··· Records for the task ···

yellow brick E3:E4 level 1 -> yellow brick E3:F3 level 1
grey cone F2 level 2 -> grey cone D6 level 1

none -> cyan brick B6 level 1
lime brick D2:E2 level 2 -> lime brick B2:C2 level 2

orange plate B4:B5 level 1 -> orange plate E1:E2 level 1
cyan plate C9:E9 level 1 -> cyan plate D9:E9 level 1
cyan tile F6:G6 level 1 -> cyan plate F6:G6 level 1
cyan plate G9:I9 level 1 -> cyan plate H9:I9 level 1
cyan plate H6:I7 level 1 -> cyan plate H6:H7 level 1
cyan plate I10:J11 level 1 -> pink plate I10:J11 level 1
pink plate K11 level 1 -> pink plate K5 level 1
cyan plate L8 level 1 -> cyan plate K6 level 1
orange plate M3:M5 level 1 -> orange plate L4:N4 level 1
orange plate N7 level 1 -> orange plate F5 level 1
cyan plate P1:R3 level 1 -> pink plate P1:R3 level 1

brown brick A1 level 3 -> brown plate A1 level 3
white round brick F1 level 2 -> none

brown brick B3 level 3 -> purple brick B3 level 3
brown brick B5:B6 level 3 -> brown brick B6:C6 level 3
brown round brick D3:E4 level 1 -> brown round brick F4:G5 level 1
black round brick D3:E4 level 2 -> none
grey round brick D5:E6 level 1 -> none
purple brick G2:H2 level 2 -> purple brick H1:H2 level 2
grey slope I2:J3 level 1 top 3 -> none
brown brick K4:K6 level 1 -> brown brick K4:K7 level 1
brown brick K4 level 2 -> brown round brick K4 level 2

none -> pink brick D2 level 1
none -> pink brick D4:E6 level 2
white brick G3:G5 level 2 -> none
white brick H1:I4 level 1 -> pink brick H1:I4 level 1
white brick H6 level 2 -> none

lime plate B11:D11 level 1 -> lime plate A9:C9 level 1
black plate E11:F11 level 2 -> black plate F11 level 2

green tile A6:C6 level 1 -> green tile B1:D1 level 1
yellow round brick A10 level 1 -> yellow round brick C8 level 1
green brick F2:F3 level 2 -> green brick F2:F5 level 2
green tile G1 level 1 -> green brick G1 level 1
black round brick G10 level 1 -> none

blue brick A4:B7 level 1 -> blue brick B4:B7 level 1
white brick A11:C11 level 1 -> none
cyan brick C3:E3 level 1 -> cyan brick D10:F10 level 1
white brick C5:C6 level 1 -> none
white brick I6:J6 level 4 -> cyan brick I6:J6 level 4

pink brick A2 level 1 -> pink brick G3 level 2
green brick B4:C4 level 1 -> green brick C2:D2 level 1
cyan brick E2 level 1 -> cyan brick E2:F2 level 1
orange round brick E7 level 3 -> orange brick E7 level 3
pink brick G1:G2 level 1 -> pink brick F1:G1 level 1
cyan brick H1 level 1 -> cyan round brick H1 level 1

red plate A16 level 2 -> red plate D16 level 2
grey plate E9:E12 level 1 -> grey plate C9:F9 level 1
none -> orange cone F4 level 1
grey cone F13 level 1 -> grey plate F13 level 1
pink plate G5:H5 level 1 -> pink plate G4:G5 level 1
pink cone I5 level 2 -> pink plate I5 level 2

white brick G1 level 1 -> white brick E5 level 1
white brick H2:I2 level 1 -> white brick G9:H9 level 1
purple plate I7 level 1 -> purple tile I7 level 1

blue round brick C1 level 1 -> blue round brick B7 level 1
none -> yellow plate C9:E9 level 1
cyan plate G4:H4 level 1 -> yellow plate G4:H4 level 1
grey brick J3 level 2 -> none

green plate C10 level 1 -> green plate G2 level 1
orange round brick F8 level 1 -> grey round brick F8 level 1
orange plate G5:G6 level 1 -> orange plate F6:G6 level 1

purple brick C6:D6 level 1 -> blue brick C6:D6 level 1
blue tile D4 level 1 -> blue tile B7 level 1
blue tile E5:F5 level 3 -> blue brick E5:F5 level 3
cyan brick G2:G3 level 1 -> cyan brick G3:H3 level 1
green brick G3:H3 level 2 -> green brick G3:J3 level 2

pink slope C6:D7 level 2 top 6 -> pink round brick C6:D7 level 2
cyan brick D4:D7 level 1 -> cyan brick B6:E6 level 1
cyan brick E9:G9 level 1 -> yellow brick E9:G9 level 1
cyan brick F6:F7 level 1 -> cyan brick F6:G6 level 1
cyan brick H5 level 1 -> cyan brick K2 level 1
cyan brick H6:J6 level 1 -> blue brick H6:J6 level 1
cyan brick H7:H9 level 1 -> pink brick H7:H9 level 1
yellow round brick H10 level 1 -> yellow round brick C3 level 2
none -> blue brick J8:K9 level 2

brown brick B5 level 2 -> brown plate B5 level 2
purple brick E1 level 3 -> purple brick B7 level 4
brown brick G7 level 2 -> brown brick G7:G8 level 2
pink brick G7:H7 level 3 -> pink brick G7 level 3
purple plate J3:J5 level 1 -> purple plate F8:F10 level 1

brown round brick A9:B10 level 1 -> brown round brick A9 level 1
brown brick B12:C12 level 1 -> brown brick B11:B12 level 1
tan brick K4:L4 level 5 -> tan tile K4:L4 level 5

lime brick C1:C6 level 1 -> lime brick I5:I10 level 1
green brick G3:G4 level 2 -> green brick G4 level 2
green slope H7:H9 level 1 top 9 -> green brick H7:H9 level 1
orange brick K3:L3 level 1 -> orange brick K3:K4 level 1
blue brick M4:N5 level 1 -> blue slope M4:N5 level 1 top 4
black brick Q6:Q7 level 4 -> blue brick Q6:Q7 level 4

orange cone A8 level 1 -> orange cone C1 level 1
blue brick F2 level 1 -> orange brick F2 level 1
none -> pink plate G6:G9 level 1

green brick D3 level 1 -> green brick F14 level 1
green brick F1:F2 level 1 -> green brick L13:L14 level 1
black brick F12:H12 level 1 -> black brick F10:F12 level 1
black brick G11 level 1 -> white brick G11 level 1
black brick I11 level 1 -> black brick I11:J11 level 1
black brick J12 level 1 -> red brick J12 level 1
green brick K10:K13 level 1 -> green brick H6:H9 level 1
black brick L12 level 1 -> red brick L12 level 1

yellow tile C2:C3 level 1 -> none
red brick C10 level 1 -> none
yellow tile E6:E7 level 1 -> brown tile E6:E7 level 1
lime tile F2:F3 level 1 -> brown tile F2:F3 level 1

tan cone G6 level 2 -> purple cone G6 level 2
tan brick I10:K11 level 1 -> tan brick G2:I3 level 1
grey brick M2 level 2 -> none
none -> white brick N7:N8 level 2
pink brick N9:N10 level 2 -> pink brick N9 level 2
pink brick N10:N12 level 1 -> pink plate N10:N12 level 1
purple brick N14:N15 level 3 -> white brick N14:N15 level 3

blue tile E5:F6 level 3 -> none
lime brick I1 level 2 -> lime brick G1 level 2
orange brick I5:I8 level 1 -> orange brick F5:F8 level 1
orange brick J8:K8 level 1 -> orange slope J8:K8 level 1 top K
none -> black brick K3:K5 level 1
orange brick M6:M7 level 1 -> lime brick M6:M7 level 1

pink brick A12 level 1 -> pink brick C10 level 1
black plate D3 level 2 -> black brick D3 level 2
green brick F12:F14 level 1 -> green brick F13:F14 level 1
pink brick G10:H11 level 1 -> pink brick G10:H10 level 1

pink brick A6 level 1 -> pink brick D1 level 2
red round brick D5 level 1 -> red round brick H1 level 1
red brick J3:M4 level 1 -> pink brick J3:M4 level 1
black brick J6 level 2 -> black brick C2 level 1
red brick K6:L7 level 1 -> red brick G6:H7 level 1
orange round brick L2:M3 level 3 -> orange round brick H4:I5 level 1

···

Directions for this task – What is the number of lines in the records above that include the word "cone"? Reply with that number and nothing more.

Output for this task – 6